REQUIRED WORK →
In your reply, write out each entry exactly as given.

DATA →
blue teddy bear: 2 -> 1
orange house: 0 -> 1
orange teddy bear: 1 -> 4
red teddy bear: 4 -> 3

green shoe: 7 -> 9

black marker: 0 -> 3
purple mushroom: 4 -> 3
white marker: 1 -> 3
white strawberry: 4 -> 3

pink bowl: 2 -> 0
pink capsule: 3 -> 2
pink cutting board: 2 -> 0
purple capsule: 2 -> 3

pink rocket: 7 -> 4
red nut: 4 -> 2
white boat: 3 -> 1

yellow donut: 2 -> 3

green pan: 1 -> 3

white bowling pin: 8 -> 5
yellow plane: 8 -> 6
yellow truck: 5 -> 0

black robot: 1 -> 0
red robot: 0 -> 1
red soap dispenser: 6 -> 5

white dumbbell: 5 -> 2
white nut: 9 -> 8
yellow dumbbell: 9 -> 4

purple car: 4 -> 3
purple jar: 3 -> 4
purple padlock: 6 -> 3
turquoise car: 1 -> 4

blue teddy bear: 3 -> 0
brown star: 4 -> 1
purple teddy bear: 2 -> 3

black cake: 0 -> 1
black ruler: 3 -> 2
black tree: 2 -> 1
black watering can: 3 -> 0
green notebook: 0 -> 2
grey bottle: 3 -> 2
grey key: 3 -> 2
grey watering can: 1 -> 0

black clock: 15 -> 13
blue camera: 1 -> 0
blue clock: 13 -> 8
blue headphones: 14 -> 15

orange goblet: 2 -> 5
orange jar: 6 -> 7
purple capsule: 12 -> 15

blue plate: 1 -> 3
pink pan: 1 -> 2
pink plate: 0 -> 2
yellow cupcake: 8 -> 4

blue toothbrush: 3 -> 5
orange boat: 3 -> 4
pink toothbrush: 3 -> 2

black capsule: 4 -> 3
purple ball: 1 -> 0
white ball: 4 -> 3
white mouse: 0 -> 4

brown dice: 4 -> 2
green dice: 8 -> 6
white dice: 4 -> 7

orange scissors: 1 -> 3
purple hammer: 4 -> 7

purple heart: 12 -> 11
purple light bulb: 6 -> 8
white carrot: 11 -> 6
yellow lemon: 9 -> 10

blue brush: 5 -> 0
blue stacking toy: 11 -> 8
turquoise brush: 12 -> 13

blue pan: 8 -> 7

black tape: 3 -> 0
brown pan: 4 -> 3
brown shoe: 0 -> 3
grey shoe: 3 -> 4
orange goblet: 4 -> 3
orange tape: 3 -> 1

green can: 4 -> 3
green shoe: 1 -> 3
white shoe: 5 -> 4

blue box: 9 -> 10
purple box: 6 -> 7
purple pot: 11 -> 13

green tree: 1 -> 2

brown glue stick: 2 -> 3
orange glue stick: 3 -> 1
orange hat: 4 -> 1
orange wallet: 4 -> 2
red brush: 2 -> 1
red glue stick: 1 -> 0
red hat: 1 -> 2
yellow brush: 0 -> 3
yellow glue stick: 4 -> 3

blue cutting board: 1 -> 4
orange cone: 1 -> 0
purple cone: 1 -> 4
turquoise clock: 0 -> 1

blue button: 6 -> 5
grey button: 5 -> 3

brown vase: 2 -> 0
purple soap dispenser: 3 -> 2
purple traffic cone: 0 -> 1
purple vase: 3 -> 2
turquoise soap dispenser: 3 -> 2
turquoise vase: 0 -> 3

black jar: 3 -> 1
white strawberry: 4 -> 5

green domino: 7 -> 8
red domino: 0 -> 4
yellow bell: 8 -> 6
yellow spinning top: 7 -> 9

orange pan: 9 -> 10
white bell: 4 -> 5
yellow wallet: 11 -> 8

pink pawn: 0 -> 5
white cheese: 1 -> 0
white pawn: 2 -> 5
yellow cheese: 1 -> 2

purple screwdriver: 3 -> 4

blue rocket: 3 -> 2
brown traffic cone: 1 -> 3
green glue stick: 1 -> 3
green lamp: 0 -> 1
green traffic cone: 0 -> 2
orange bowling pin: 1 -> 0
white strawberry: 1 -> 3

SOLUTION FOR THIS EXERCISE →
blue teddy bear: 2 -> 1
orange house: 0 -> 1
orange teddy bear: 1 -> 4
red teddy bear: 4 -> 3

green shoe: 7 -> 9

black marker: 0 -> 3
purple mushroom: 4 -> 3
white marker: 1 -> 3
white strawberry: 4 -> 3

pink bowl: 2 -> 0
pink capsule: 3 -> 2
pink cutting board: 2 -> 0
purple capsule: 2 -> 3

pink rocket: 7 -> 4
red nut: 4 -> 2
white boat: 3 -> 1

yellow donut: 2 -> 3

green pan: 1 -> 3

white bowling pin: 8 -> 5
yellow plane: 8 -> 6
yellow truck: 5 -> 0

black robot: 1 -> 0
red robot: 0 -> 1
red soap dispenser: 6 -> 5

white dumbbell: 5 -> 2
white nut: 9 -> 8
yellow dumbbell: 9 -> 4

purple car: 4 -> 3
purple jar: 3 -> 4
purple padlock: 6 -> 3
turquoise car: 1 -> 4

blue teddy bear: 3 -> 0
brown star: 4 -> 1
purple teddy bear: 2 -> 3

black cake: 0 -> 1
black ruler: 3 -> 2
black tree: 2 -> 1
black watering can: 3 -> 0
green notebook: 0 -> 2
grey bottle: 3 -> 2
grey key: 3 -> 2
grey watering can: 1 -> 0

black clock: 15 -> 13
blue camera: 1 -> 0
blue clock: 13 -> 8
blue headphones: 14 -> 15

orange goblet: 2 -> 5
orange jar: 6 -> 7
purple capsule: 12 -> 15

blue plate: 1 -> 3
pink pan: 1 -> 2
pink plate: 0 -> 2
yellow cupcake: 8 -> 4

blue toothbrush: 3 -> 5
orange boat: 3 -> 4
pink toothbrush: 3 -> 2

black capsule: 4 -> 3
purple ball: 1 -> 0
white ball: 4 -> 3
white mouse: 0 -> 4

brown dice: 4 -> 2
green dice: 8 -> 6
white dice: 4 -> 7

orange scissors: 1 -> 3
purple hammer: 4 -> 7

purple heart: 12 -> 11
purple light bulb: 6 -> 8
white carrot: 11 -> 6
yellow lemon: 9 -> 10

blue brush: 5 -> 0
blue stacking toy: 11 -> 8
turquoise brush: 12 -> 13

blue pan: 8 -> 7

black tape: 3 -> 0
brown pan: 4 -> 3
brown shoe: 0 -> 3
grey shoe: 3 -> 4
orange goblet: 4 -> 3
orange tape: 3 -> 1

green can: 4 -> 3
green shoe: 1 -> 3
white shoe: 5 -> 4

blue box: 9 -> 10
purple box: 6 -> 7
purple pot: 11 -> 13

green tree: 1 -> 2

brown glue stick: 2 -> 3
orange glue stick: 3 -> 1
orange hat: 4 -> 1
orange wallet: 4 -> 2
red brush: 2 -> 1
red glue stick: 1 -> 0
red hat: 1 -> 2
yellow brush: 0 -> 3
yellow glue stick: 4 -> 3

blue cutting board: 1 -> 4
orange cone: 1 -> 0
purple cone: 1 -> 4
turquoise clock: 0 -> 1

blue button: 6 -> 5
grey button: 5 -> 3

brown vase: 2 -> 0
purple soap dispenser: 3 -> 2
purple traffic cone: 0 -> 1
purple vase: 3 -> 2
turquoise soap dispenser: 3 -> 2
turquoise vase: 0 -> 3

black jar: 3 -> 1
white strawberry: 4 -> 5

green domino: 7 -> 8
red domino: 0 -> 4
yellow bell: 8 -> 6
yellow spinning top: 7 -> 9

orange pan: 9 -> 10
white bell: 4 -> 5
yellow wallet: 11 -> 8

pink pawn: 0 -> 5
white cheese: 1 -> 0
white pawn: 2 -> 5
yellow cheese: 1 -> 2

purple screwdriver: 3 -> 4

blue rocket: 3 -> 2
brown traffic cone: 1 -> 3
green glue stick: 1 -> 3
green lamp: 0 -> 1
green traffic cone: 0 -> 2
orange bowling pin: 1 -> 0
white strawberry: 1 -> 3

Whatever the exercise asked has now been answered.